Prompt:
Within the entries below, find every line that has the string "blue", then copy it.

○ ○ ○ ○ ○ ○ ○

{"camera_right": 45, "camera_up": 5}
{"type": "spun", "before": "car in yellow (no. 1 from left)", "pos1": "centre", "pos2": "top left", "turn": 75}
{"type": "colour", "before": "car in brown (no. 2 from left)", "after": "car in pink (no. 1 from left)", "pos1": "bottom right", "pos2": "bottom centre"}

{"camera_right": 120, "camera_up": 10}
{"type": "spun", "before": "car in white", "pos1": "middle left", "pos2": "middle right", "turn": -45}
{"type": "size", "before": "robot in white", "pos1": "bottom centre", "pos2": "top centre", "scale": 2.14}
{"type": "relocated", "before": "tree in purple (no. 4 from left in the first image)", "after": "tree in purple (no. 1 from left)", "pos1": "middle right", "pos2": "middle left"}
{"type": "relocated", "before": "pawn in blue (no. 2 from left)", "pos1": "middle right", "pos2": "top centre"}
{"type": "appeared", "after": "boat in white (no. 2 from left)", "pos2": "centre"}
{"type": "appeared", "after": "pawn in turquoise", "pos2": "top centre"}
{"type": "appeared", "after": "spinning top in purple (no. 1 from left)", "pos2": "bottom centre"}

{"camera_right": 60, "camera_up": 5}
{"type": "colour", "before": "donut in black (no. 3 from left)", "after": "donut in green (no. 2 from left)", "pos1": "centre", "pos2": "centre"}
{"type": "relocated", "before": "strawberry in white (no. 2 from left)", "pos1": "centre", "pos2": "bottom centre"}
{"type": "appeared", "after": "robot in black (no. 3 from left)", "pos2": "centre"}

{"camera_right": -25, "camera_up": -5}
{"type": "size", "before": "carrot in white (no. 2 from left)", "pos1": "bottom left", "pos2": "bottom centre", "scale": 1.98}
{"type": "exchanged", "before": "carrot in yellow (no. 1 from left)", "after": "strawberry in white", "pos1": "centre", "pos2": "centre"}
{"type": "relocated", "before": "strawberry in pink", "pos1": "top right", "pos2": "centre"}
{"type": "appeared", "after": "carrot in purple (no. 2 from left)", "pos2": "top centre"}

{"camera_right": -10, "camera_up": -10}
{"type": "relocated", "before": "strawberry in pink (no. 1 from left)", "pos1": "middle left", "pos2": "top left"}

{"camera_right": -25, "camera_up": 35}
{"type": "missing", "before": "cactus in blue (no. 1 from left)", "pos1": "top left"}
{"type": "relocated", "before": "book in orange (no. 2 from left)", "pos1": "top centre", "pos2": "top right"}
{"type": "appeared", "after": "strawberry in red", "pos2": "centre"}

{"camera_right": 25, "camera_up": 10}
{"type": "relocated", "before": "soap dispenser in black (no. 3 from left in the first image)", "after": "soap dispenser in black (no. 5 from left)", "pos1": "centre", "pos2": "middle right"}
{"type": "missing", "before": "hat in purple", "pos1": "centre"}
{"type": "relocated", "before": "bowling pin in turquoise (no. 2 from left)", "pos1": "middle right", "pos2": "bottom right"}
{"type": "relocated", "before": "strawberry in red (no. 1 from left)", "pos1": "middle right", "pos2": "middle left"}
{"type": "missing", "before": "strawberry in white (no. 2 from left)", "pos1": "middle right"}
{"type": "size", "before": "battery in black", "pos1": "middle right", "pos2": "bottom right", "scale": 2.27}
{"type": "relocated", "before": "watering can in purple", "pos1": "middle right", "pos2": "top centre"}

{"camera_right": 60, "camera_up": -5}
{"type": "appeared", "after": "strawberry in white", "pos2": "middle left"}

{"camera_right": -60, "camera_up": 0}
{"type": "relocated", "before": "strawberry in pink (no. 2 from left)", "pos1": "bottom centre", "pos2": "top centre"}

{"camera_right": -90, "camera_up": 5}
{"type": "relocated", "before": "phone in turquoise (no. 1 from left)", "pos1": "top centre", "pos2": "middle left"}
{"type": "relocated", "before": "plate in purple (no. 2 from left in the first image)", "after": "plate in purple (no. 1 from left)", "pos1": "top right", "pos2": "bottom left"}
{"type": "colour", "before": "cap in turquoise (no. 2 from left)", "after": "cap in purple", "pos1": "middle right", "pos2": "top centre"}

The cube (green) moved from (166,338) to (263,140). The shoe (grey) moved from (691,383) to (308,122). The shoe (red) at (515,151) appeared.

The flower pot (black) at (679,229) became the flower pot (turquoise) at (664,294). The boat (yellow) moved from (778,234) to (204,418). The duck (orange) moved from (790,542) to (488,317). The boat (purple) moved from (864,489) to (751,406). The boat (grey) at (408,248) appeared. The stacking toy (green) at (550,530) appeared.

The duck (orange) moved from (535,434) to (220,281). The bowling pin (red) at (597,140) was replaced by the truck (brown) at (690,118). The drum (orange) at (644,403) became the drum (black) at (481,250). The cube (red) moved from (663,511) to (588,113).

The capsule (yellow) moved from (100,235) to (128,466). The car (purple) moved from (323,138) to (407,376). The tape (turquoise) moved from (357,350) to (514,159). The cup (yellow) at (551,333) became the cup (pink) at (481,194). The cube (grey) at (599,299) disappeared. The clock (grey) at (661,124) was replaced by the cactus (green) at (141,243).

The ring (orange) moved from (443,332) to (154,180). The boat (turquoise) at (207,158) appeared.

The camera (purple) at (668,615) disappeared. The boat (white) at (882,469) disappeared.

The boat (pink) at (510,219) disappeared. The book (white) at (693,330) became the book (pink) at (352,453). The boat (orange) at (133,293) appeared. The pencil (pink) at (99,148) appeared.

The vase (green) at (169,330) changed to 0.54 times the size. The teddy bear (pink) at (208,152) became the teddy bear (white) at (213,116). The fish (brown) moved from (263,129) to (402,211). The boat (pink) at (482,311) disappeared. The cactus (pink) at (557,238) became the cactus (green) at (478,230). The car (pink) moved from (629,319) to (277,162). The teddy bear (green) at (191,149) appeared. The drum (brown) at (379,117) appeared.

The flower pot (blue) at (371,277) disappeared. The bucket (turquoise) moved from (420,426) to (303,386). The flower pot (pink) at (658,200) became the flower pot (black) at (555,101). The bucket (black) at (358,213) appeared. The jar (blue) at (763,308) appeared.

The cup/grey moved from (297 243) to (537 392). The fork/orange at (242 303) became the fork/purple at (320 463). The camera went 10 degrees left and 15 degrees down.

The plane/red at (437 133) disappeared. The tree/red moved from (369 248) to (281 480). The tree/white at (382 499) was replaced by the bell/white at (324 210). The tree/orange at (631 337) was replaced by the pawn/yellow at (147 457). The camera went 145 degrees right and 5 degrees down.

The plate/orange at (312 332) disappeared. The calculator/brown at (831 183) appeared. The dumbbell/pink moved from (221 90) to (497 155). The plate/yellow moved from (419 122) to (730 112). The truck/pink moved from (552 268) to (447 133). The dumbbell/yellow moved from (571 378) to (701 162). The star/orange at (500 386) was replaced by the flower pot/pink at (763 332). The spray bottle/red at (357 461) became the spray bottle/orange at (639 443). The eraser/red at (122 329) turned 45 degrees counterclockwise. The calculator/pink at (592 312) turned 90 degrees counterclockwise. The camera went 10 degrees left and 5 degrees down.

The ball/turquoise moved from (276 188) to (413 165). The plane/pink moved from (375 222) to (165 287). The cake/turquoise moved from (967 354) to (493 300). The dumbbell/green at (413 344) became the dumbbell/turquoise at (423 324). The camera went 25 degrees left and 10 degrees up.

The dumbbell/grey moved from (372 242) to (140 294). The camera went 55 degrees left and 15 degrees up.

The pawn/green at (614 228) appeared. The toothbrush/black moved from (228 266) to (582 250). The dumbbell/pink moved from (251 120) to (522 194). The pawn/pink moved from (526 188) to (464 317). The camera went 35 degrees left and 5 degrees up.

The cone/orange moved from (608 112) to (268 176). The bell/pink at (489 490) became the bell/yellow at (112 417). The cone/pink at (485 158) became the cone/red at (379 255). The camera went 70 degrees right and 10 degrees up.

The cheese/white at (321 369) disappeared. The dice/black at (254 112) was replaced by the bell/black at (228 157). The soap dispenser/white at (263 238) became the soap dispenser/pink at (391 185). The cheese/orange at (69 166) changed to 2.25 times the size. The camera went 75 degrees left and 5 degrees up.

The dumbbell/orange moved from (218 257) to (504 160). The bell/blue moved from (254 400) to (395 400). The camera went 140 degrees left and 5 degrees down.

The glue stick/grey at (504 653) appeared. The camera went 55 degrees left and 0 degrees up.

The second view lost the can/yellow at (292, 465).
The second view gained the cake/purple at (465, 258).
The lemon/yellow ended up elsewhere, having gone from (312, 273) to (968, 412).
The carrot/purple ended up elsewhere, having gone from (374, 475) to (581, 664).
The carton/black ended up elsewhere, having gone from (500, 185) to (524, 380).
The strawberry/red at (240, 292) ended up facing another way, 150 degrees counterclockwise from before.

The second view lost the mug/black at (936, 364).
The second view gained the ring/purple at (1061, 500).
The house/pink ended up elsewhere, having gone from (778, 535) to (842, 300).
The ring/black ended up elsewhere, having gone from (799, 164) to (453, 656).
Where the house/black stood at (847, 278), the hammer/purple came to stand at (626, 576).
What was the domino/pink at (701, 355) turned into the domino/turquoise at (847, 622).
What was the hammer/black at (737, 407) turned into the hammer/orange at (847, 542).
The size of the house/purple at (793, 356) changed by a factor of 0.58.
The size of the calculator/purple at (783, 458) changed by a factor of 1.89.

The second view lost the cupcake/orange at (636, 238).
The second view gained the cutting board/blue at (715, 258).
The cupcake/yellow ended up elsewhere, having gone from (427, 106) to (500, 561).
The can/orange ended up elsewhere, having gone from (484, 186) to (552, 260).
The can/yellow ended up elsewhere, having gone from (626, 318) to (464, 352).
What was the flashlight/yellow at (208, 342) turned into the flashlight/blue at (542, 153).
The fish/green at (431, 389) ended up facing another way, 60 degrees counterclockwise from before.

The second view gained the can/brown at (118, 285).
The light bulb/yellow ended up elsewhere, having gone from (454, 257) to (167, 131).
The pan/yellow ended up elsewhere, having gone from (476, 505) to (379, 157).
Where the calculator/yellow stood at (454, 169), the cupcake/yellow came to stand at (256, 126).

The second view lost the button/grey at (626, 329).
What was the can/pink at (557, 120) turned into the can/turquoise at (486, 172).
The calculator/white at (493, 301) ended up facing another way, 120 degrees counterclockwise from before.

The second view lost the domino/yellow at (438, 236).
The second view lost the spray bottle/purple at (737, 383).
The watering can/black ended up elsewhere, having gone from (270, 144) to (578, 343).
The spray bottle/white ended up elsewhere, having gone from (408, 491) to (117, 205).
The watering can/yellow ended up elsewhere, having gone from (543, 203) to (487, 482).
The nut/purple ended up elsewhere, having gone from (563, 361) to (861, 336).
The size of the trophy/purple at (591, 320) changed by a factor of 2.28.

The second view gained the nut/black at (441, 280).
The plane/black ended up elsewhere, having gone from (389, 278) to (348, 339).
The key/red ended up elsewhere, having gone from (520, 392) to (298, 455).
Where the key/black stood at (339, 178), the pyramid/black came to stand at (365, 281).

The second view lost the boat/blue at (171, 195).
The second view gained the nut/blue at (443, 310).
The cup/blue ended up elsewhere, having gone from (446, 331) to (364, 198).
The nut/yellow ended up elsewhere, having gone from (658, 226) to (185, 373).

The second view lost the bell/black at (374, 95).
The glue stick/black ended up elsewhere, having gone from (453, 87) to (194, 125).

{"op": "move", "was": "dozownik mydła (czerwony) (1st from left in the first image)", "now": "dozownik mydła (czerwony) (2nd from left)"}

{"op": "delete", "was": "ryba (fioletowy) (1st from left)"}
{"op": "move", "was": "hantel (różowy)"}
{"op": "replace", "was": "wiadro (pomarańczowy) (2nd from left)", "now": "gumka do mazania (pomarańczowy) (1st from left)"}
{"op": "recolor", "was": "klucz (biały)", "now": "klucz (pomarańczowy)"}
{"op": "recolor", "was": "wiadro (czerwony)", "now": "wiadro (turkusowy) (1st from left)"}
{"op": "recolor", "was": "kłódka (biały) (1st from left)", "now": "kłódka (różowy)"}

○ ○ ○ ○ ○ ○ ○

Your solution:
{"type": "relocated", "before": "pawn in blue (no. 2 from left)", "pos1": "middle right", "pos2": "top centre"}
{"type": "missing", "before": "cactus in blue (no. 1 from left)", "pos1": "top left"}
The flower pot (blue) at (371,277) disappeared. The bucket (turquoise) moved from (420,426) to (303,386). The flower pot (pink) at (658,200) became the flower pot (black) at (555,101). The bucket (black) at (358,213) appeared. The jar (blue) at (763,308) appeared.
The dumbbell/orange moved from (218 257) to (504 160). The bell/blue moved from (254 400) to (395 400). The camera went 140 degrees left and 5 degrees down.
The second view gained the cutting board/blue at (715, 258).
What was the flashlight/yellow at (208, 342) turned into the flashlight/blue at (542, 153).
The second view lost the boat/blue at (171, 195).
The second view gained the nut/blue at (443, 310).
The cup/blue ended up elsewhere, having gone from (446, 331) to (364, 198).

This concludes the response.